* Work task *
Write out the listing below exactly, beginning at its first line and ending with the line that contains "blue brick F4:G5".

* Material for the task *
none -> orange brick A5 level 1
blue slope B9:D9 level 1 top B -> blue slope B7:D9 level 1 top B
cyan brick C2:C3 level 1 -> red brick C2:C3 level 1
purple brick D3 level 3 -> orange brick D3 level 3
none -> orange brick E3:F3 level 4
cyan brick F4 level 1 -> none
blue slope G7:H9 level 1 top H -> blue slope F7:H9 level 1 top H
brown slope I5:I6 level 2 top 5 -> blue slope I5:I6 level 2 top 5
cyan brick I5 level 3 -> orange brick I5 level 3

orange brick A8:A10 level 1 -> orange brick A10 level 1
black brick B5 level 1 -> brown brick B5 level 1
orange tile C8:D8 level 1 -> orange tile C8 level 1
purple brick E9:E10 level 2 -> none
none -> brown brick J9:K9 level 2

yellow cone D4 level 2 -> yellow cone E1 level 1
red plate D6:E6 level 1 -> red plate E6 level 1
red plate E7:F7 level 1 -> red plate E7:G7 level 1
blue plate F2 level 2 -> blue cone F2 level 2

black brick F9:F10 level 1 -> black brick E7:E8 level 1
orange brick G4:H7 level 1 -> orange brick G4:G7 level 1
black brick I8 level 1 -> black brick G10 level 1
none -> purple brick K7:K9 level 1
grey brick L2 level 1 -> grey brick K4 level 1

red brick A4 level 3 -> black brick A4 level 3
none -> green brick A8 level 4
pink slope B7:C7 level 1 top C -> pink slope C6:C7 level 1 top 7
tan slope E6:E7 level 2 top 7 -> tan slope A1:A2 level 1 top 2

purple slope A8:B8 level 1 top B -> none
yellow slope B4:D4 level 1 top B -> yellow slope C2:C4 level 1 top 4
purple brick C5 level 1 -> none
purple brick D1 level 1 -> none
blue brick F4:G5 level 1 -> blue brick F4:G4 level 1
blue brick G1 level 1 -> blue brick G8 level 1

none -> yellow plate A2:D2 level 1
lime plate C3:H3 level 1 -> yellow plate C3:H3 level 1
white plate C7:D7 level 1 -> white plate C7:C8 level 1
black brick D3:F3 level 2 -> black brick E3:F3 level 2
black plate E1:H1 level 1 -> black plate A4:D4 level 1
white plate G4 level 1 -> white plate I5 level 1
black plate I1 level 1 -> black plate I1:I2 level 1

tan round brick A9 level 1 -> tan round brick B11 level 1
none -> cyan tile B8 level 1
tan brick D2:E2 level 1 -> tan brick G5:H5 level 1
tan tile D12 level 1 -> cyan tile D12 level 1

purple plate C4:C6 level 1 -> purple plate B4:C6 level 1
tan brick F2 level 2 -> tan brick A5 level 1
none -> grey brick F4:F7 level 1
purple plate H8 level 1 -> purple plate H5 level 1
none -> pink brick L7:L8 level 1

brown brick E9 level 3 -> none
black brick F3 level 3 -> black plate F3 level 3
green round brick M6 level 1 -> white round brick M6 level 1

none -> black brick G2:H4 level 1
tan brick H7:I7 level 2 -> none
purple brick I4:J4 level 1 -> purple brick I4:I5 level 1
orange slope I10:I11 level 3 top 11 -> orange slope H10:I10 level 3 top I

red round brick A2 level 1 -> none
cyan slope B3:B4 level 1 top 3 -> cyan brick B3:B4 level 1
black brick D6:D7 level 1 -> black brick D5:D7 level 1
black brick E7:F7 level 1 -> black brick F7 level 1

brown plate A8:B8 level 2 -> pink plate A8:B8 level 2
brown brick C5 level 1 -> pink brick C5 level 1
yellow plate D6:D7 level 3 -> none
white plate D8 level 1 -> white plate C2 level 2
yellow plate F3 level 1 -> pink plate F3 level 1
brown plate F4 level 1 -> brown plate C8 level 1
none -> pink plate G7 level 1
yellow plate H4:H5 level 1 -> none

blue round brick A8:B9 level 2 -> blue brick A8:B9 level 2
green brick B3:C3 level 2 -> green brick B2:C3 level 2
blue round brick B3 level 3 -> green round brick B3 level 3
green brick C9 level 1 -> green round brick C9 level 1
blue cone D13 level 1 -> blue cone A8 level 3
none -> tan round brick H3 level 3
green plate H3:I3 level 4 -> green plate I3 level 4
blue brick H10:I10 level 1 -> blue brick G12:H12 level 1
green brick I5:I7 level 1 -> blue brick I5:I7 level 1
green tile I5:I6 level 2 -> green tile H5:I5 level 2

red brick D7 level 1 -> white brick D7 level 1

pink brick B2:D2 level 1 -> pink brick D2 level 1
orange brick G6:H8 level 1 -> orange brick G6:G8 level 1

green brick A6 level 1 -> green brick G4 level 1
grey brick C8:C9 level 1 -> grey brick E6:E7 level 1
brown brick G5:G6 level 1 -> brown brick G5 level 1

* Solved problem *
none -> orange brick A5 level 1
blue slope B9:D9 level 1 top B -> blue slope B7:D9 level 1 top B
cyan brick C2:C3 level 1 -> red brick C2:C3 level 1
purple brick D3 level 3 -> orange brick D3 level 3
none -> orange brick E3:F3 level 4
cyan brick F4 level 1 -> none
blue slope G7:H9 level 1 top H -> blue slope F7:H9 level 1 top H
brown slope I5:I6 level 2 top 5 -> blue slope I5:I6 level 2 top 5
cyan brick I5 level 3 -> orange brick I5 level 3

orange brick A8:A10 level 1 -> orange brick A10 level 1
black brick B5 level 1 -> brown brick B5 level 1
orange tile C8:D8 level 1 -> orange tile C8 level 1
purple brick E9:E10 level 2 -> none
none -> brown brick J9:K9 level 2

yellow cone D4 level 2 -> yellow cone E1 level 1
red plate D6:E6 level 1 -> red plate E6 level 1
red plate E7:F7 level 1 -> red plate E7:G7 level 1
blue plate F2 level 2 -> blue cone F2 level 2

black brick F9:F10 level 1 -> black brick E7:E8 level 1
orange brick G4:H7 level 1 -> orange brick G4:G7 level 1
black brick I8 level 1 -> black brick G10 level 1
none -> purple brick K7:K9 level 1
grey brick L2 level 1 -> grey brick K4 level 1

red brick A4 level 3 -> black brick A4 level 3
none -> green brick A8 level 4
pink slope B7:C7 level 1 top C -> pink slope C6:C7 level 1 top 7
tan slope E6:E7 level 2 top 7 -> tan slope A1:A2 level 1 top 2

purple slope A8:B8 level 1 top B -> none
yellow slope B4:D4 level 1 top B -> yellow slope C2:C4 level 1 top 4
purple brick C5 level 1 -> none
purple brick D1 level 1 -> none
blue brick F4:G5 level 1 -> blue brick F4:G4 level 1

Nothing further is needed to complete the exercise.